• [How to complete this task] Only the lines below starting at the one containing "C107: 10uF (plus" and ending at the one containing "JP2 pin 2: VEXT -> 0V" belong in the answer, each copied exactly.

• [Dataset entries]
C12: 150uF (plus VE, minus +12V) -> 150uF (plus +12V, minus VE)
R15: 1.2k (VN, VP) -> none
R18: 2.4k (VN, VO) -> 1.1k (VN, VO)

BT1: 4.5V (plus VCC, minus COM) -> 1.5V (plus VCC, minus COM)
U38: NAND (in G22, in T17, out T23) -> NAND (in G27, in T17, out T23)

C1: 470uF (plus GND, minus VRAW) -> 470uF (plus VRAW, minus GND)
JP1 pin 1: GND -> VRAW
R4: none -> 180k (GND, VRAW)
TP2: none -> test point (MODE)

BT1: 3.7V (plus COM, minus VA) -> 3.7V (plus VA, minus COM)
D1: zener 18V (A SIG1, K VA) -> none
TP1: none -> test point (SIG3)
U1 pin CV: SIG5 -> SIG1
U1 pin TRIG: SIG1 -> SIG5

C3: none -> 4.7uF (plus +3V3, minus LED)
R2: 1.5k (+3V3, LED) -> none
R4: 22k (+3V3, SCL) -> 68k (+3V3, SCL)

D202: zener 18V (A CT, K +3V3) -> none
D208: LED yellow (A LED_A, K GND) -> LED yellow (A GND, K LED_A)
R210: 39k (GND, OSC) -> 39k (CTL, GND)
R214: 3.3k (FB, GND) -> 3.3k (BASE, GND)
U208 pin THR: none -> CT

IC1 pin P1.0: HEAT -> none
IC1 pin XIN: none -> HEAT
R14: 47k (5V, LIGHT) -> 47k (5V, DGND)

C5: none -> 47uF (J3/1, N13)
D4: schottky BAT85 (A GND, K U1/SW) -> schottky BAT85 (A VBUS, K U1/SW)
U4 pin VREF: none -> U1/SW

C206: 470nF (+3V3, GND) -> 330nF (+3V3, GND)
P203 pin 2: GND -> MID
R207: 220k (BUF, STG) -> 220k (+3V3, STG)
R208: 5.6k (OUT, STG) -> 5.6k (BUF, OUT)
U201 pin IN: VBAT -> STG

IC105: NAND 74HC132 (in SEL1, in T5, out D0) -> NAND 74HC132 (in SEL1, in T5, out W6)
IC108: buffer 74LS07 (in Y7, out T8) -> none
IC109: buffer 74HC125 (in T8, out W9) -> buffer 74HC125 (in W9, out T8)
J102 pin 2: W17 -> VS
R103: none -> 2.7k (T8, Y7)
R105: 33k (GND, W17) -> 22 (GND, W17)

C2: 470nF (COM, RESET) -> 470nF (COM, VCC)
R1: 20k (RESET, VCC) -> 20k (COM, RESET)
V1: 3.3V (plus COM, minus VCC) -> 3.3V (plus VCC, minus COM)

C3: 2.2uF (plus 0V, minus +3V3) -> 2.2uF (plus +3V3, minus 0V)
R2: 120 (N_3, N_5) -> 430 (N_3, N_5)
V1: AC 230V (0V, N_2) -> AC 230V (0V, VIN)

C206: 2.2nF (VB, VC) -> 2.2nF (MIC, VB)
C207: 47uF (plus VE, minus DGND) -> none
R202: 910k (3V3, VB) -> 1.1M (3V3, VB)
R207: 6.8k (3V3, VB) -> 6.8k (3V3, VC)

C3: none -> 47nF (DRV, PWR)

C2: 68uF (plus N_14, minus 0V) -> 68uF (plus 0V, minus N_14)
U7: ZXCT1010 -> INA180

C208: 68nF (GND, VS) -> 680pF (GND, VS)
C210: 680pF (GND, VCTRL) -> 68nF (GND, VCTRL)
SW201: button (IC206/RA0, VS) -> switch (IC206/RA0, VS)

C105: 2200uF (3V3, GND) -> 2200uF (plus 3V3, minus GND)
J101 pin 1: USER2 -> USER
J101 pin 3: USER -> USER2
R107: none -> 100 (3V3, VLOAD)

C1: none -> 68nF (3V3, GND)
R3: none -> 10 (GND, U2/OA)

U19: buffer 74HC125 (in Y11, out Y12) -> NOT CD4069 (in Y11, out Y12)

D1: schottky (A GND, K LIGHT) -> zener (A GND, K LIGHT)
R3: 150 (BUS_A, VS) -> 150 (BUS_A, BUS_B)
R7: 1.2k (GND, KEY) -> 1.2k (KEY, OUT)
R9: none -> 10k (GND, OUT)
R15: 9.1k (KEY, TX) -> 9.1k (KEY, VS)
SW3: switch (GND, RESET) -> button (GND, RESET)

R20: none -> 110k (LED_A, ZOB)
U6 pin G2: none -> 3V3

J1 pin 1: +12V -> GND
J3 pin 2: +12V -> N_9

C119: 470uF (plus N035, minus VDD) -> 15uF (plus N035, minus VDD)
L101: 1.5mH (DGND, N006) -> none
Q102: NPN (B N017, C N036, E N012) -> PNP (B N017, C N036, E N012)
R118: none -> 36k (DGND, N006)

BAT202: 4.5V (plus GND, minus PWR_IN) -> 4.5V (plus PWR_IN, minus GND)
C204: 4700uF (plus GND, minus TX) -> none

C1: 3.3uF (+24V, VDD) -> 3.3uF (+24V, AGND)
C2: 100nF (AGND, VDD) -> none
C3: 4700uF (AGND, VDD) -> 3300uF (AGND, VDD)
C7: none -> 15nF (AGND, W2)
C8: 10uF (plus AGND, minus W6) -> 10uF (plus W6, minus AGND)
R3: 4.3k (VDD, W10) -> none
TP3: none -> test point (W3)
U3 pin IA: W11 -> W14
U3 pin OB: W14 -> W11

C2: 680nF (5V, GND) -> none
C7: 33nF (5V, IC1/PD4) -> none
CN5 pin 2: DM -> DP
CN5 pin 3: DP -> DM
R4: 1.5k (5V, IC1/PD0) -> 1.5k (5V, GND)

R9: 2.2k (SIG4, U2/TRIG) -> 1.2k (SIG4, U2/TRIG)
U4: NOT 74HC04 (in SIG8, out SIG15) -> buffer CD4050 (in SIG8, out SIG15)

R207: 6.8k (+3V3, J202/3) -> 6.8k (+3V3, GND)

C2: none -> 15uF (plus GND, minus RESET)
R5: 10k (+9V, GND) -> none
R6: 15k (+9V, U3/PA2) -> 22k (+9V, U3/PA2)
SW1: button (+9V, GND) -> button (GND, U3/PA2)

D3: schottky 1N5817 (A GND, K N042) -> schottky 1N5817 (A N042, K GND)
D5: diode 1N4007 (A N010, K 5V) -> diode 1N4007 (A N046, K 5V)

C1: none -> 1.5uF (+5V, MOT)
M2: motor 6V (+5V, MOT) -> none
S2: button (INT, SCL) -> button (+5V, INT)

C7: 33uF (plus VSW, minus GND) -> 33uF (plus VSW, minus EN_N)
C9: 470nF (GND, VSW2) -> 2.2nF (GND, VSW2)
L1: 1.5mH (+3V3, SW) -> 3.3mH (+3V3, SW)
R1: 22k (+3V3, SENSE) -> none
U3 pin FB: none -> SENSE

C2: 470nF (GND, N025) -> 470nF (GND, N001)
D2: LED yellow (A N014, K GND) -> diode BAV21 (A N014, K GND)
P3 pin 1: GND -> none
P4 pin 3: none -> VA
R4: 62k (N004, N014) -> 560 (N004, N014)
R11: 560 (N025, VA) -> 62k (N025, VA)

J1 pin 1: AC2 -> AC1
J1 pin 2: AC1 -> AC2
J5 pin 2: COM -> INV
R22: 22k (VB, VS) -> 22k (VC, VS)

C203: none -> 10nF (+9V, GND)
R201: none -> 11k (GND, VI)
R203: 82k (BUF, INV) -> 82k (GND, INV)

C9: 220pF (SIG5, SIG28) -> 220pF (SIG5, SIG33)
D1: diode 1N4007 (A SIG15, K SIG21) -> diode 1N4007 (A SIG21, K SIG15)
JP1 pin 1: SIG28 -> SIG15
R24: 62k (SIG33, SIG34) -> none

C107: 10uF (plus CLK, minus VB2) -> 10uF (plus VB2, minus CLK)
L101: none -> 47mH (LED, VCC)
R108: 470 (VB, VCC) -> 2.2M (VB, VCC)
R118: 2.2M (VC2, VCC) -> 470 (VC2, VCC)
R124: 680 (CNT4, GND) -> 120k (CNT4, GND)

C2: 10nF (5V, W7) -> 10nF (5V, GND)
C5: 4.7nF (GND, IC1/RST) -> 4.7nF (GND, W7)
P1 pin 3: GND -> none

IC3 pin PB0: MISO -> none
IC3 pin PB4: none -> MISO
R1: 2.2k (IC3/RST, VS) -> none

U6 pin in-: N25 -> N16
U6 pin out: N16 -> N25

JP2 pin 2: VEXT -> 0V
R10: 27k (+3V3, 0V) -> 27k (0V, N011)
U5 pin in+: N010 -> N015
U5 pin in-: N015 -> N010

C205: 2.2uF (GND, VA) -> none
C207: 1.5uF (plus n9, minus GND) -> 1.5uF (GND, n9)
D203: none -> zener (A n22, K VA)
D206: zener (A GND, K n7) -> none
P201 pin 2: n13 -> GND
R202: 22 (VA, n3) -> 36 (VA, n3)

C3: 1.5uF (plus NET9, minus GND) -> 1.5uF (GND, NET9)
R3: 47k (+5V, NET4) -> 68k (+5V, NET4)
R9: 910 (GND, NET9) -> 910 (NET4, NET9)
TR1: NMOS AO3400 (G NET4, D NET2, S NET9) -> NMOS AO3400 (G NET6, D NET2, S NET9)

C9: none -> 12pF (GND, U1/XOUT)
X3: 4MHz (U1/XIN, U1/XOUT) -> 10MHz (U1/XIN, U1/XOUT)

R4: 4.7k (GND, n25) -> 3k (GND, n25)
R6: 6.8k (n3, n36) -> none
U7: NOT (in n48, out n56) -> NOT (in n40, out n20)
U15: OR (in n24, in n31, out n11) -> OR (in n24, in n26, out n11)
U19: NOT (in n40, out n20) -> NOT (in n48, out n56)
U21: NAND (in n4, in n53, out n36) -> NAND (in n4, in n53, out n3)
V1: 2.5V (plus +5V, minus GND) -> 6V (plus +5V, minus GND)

• [Exercise solution]
C107: 10uF (plus CLK, minus VB2) -> 10uF (plus VB2, minus CLK)
L101: none -> 47mH (LED, VCC)
R108: 470 (VB, VCC) -> 2.2M (VB, VCC)
R118: 2.2M (VC2, VCC) -> 470 (VC2, VCC)
R124: 680 (CNT4, GND) -> 120k (CNT4, GND)

C2: 10nF (5V, W7) -> 10nF (5V, GND)
C5: 4.7nF (GND, IC1/RST) -> 4.7nF (GND, W7)
P1 pin 3: GND -> none

IC3 pin PB0: MISO -> none
IC3 pin PB4: none -> MISO
R1: 2.2k (IC3/RST, VS) -> none

U6 pin in-: N25 -> N16
U6 pin out: N16 -> N25

JP2 pin 2: VEXT -> 0V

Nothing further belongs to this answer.